Task to carry out - Could you reproduce the lines below from the one with "added: brown phone (391 280)" through the one with "moved: pink glue"? Keep both ends and add nothing.

Recorded data -
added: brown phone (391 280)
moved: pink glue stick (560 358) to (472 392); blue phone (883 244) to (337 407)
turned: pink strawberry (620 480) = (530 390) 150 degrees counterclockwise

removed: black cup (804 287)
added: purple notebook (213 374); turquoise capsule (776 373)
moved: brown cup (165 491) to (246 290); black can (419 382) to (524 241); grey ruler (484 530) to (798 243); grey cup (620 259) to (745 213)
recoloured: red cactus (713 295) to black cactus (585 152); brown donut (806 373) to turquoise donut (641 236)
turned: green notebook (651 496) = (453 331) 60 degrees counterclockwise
* * *
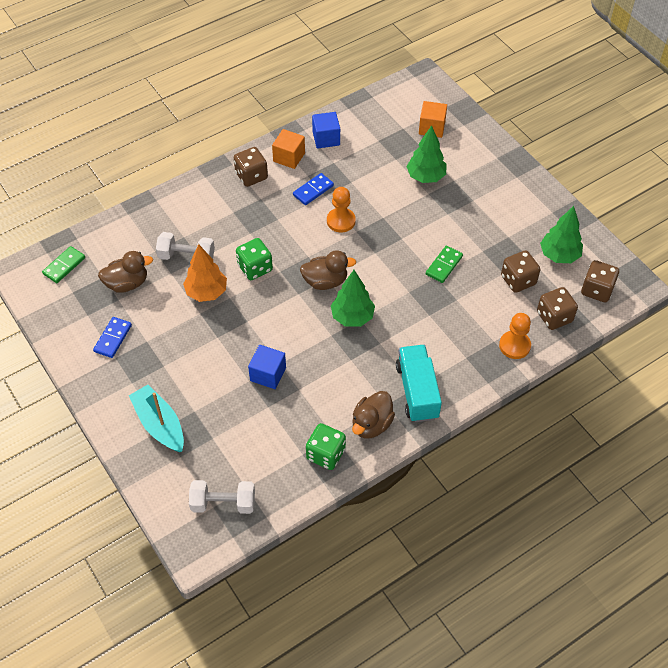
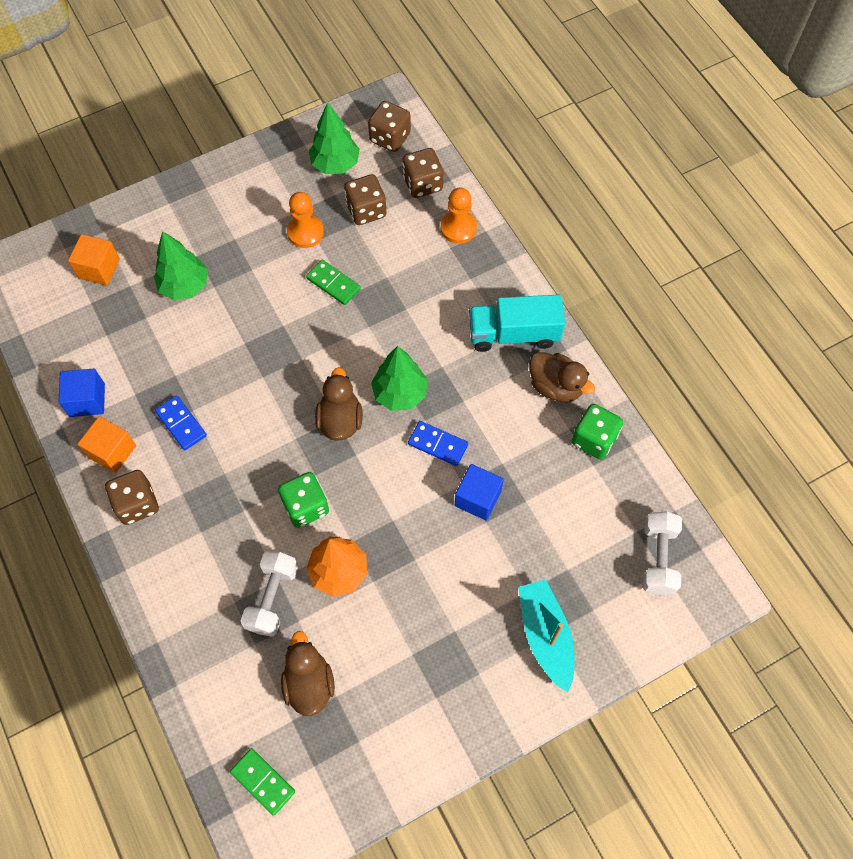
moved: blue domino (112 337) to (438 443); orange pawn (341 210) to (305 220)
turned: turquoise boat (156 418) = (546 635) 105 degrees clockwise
==
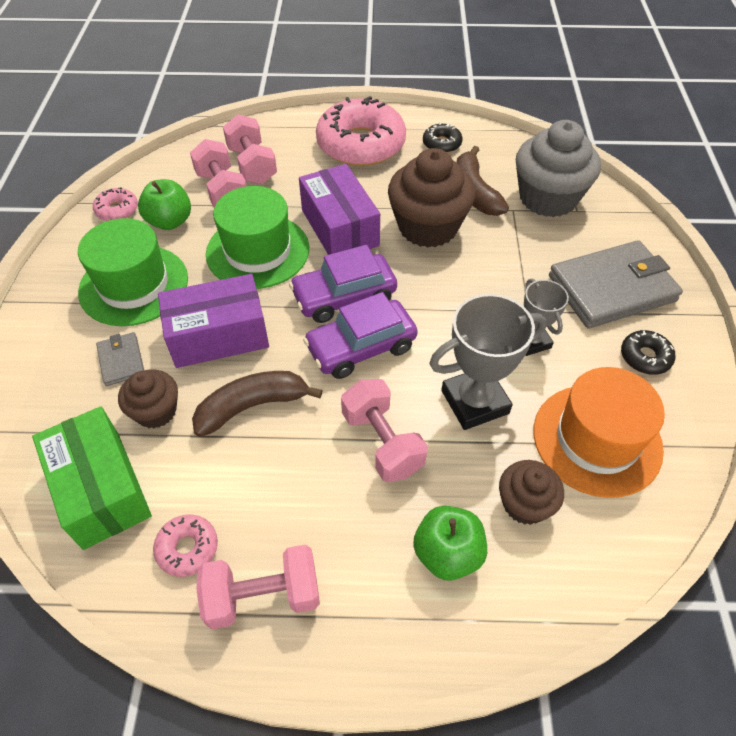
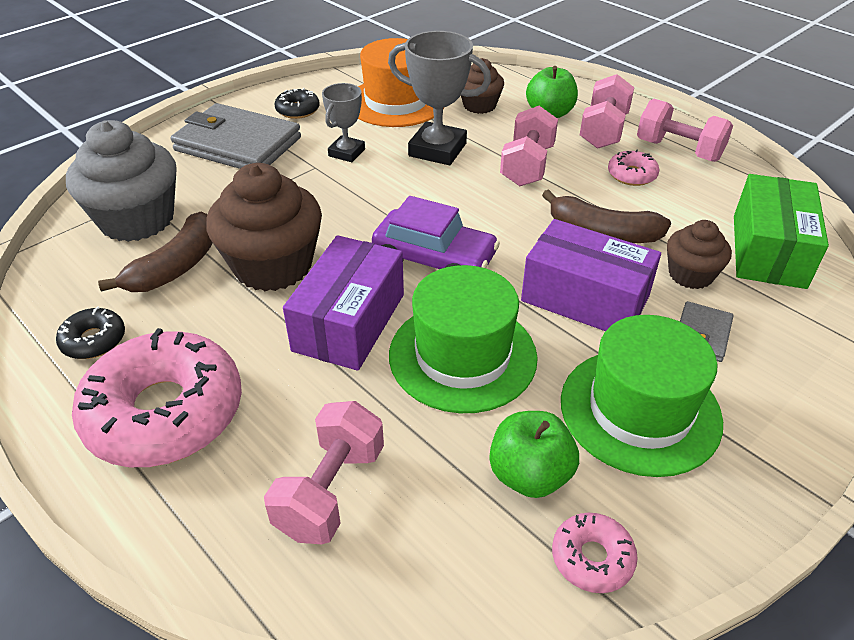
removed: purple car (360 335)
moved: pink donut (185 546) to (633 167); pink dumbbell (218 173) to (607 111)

Completed exercise -
added: brown phone (391 280)
moved: pink glue stick (560 358) to (472 392); blue phone (883 244) to (337 407)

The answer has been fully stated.